Recorded data
++++

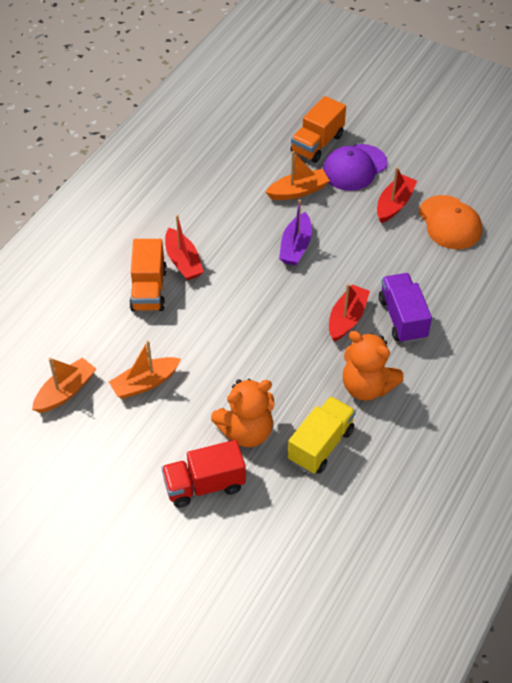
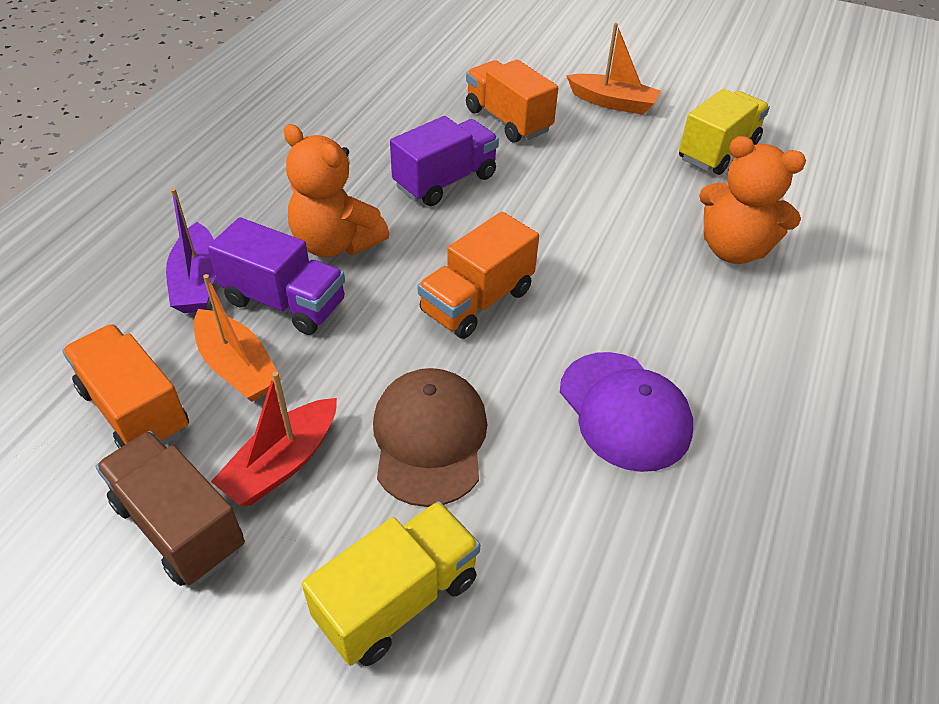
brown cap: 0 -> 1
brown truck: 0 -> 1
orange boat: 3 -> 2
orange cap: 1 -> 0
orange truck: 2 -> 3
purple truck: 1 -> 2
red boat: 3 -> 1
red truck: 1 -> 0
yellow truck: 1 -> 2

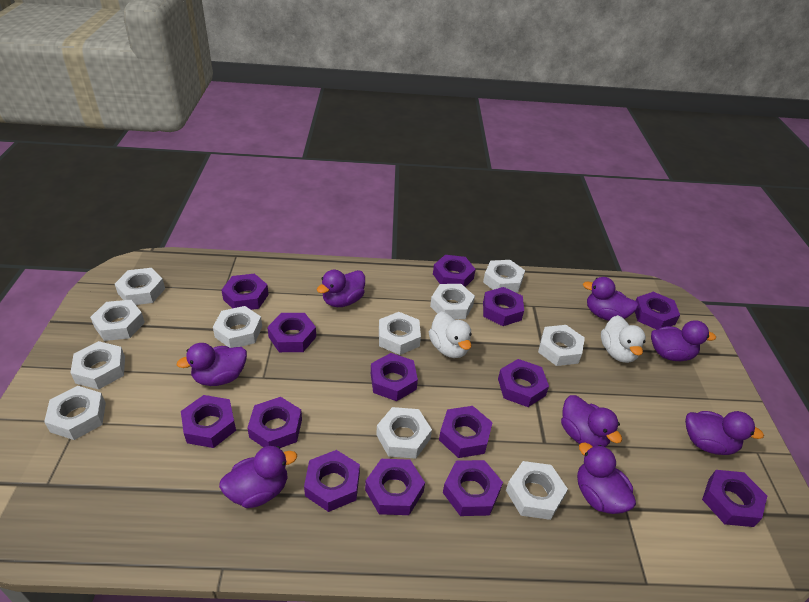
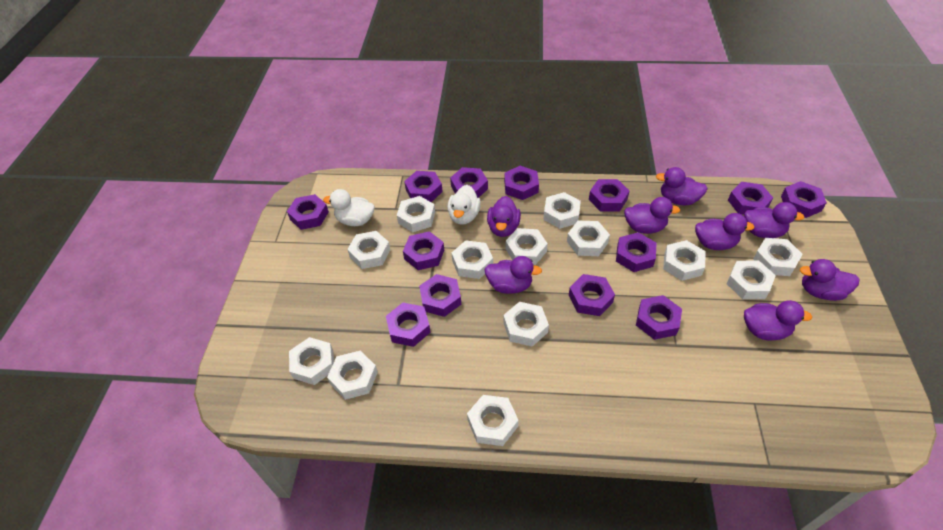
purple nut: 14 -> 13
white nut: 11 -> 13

++++

- _What is needed_
Repeat the data word for word. Skip the pictures.

- _Your response_
brown cap: 0 -> 1
brown truck: 0 -> 1
orange boat: 3 -> 2
orange cap: 1 -> 0
orange truck: 2 -> 3
purple truck: 1 -> 2
red boat: 3 -> 1
red truck: 1 -> 0
yellow truck: 1 -> 2

purple nut: 14 -> 13
white nut: 11 -> 13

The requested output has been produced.